* _What you need to do_
Among the entries below, one line contains "purple line: (28, 33) -> (25, 29), turned 54" and another contains "green star: (70, 173) -> (81, 134), turned 30". Transcribe those two lines and every line between them, exactly.

* _Input material_

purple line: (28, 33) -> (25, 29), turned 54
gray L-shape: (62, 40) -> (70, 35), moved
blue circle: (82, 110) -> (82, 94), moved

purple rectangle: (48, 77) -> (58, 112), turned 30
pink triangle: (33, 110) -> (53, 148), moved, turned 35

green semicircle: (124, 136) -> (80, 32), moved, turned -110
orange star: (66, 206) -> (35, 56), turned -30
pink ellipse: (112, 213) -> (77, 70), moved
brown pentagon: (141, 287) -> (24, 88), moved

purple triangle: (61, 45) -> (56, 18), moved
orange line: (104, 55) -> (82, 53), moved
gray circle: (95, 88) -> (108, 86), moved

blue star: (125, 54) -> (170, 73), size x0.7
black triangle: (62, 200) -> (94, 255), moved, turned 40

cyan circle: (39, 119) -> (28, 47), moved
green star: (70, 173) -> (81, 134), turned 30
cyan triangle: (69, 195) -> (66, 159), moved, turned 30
==
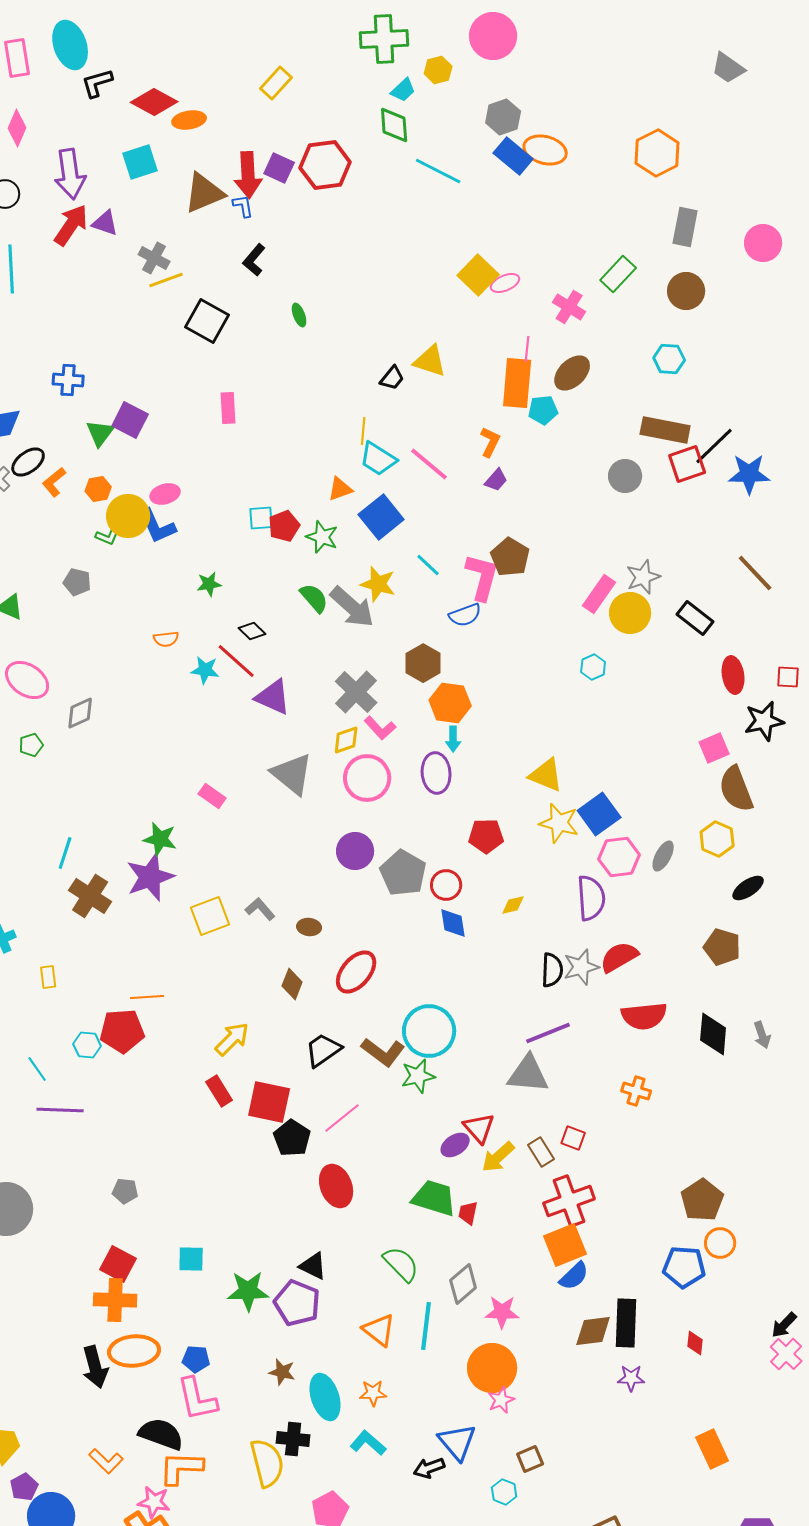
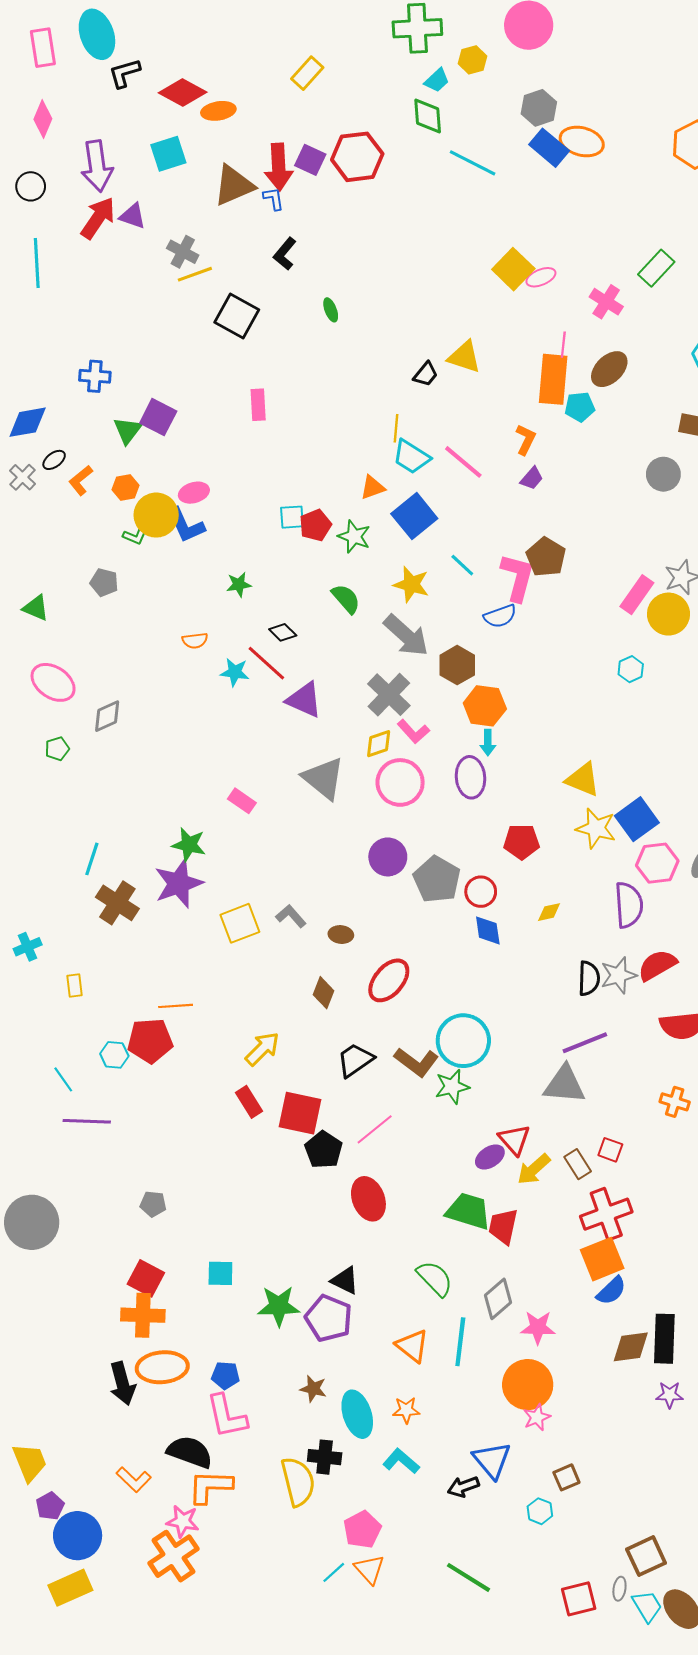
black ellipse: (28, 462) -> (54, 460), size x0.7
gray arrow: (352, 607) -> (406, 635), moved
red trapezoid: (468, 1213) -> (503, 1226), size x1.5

* _Exercise result_
purple line: (28, 33) -> (25, 29), turned 54
gray L-shape: (62, 40) -> (70, 35), moved
blue circle: (82, 110) -> (82, 94), moved

purple rectangle: (48, 77) -> (58, 112), turned 30
pink triangle: (33, 110) -> (53, 148), moved, turned 35

green semicircle: (124, 136) -> (80, 32), moved, turned -110
orange star: (66, 206) -> (35, 56), turned -30
pink ellipse: (112, 213) -> (77, 70), moved
brown pentagon: (141, 287) -> (24, 88), moved

purple triangle: (61, 45) -> (56, 18), moved
orange line: (104, 55) -> (82, 53), moved
gray circle: (95, 88) -> (108, 86), moved

blue star: (125, 54) -> (170, 73), size x0.7
black triangle: (62, 200) -> (94, 255), moved, turned 40

cyan circle: (39, 119) -> (28, 47), moved
green star: (70, 173) -> (81, 134), turned 30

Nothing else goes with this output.